◆ DIRECTIONS FOR THIS TASK: In the listing below, find each line holding "glazed" and copy it.

◆ PROVIDED DATA:

---

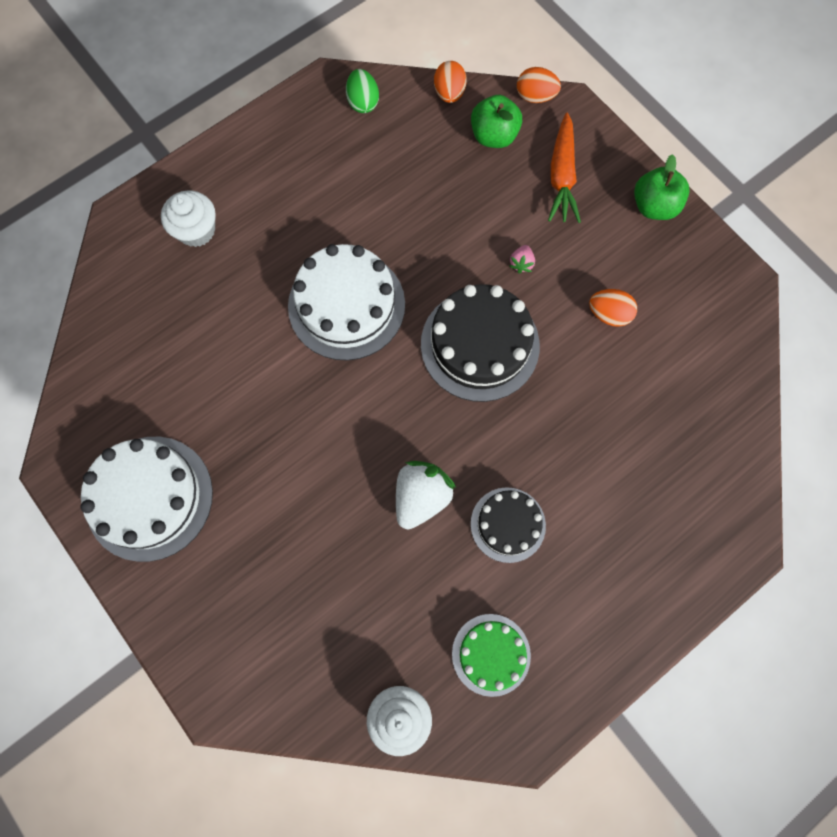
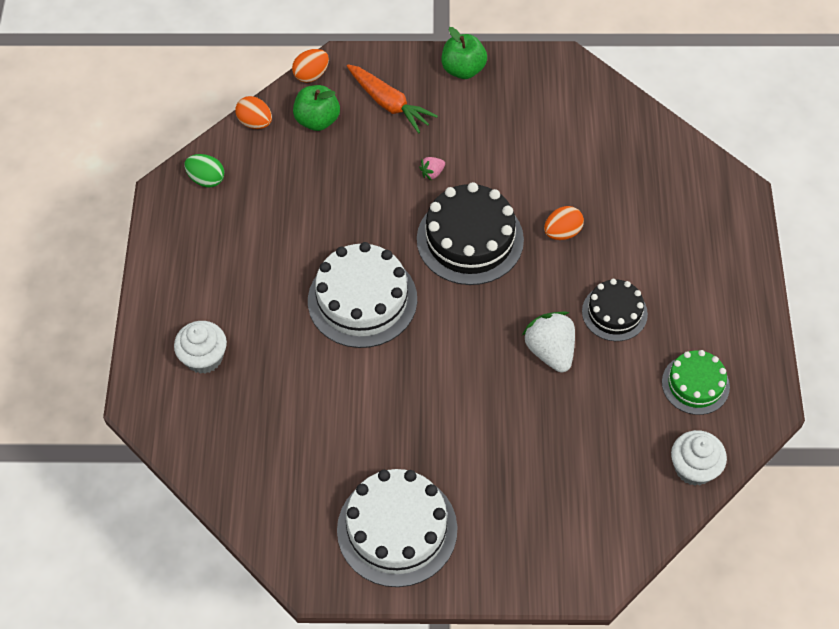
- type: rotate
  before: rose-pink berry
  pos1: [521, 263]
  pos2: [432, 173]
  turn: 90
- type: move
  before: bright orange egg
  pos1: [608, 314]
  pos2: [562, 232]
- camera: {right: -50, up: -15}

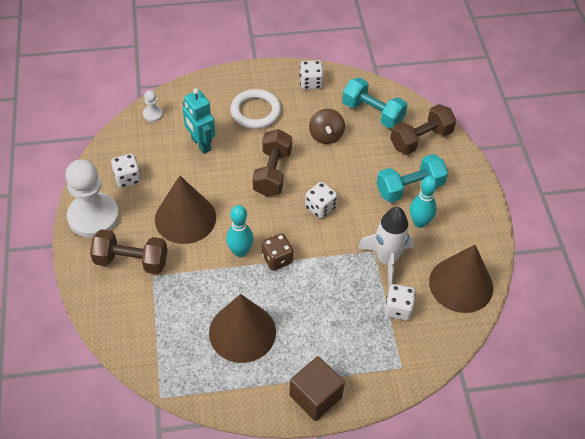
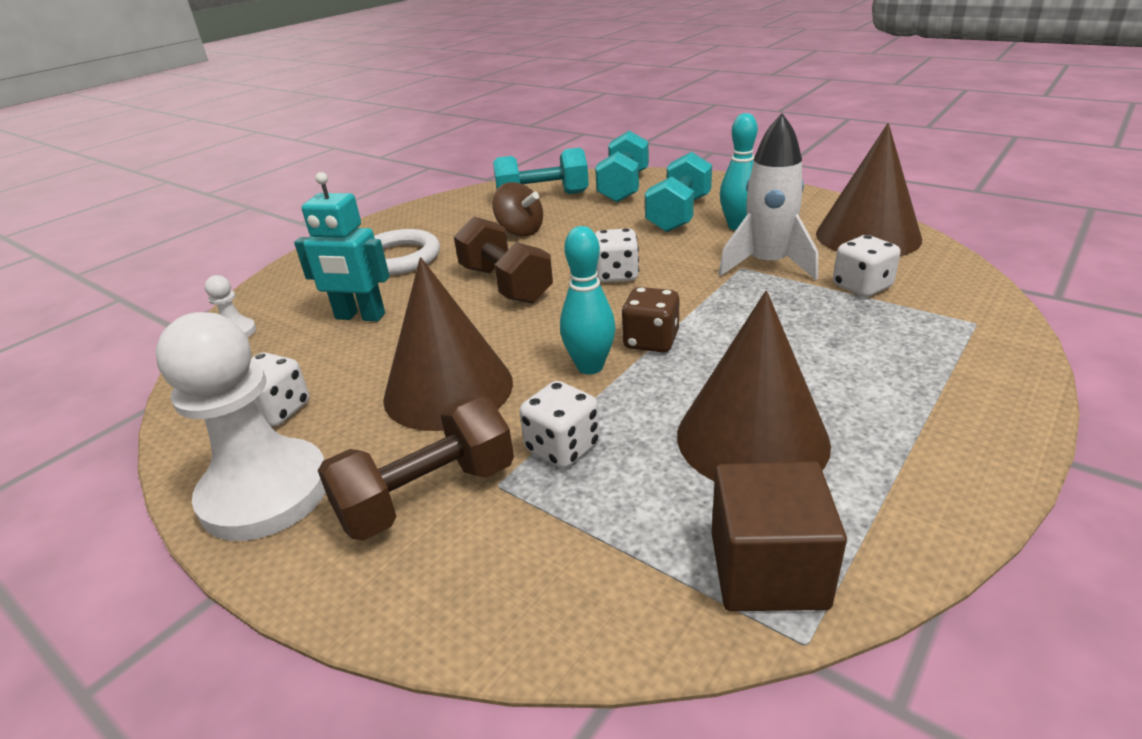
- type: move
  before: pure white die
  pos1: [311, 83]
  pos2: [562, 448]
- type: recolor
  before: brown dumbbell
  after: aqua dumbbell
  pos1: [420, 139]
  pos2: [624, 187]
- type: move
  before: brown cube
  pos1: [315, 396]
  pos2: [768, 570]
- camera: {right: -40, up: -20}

---

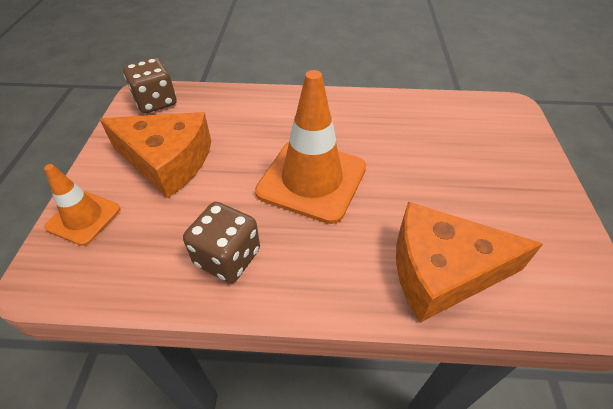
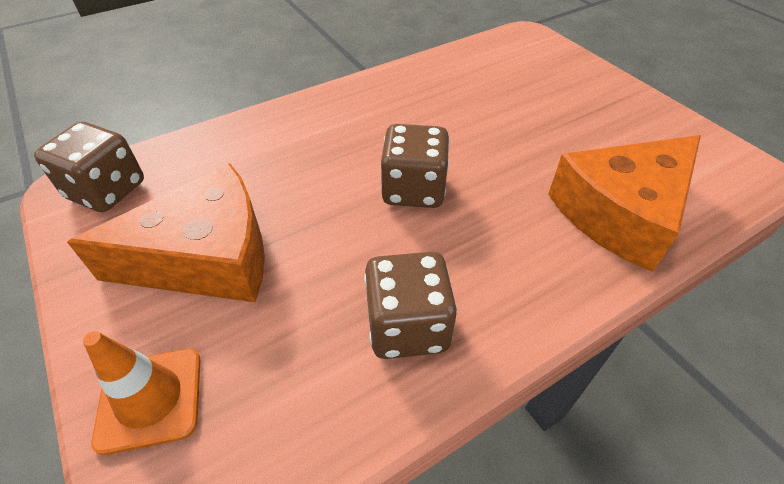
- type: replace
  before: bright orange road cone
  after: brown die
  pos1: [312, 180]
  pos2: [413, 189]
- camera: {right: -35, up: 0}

---

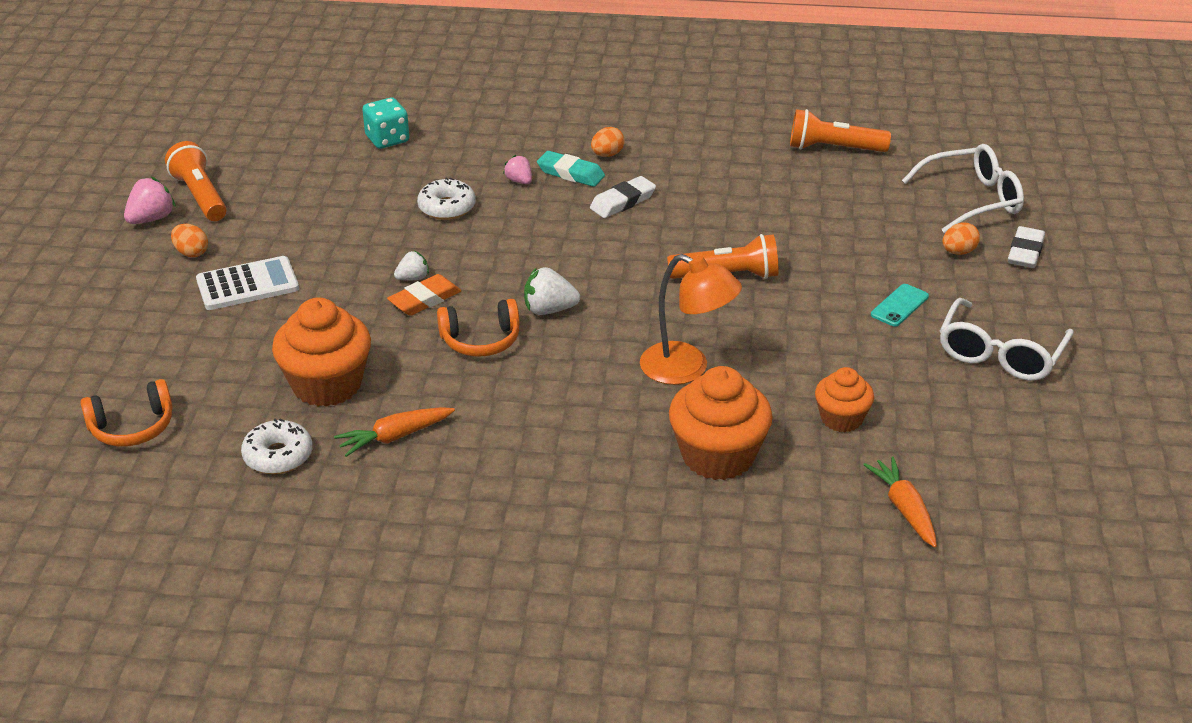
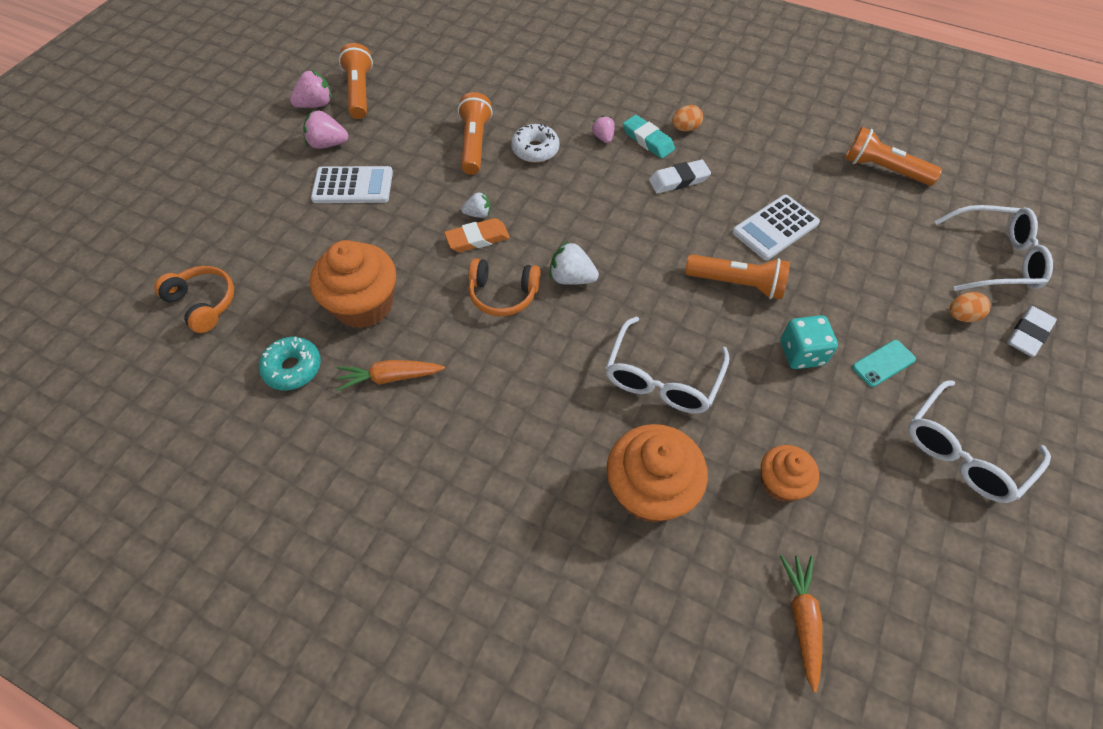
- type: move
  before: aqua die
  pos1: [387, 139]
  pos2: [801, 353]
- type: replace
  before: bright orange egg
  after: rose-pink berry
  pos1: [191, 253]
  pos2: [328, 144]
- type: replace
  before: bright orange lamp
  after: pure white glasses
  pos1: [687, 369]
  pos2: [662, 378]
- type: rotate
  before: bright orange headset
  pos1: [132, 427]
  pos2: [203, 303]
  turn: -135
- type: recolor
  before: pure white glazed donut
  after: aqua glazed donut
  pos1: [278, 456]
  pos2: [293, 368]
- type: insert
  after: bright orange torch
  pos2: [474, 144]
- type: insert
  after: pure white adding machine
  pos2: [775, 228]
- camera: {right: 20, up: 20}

---

◆ EXERCISE RESULT:
  before: pure white glazed donut
  after: aqua glazed donut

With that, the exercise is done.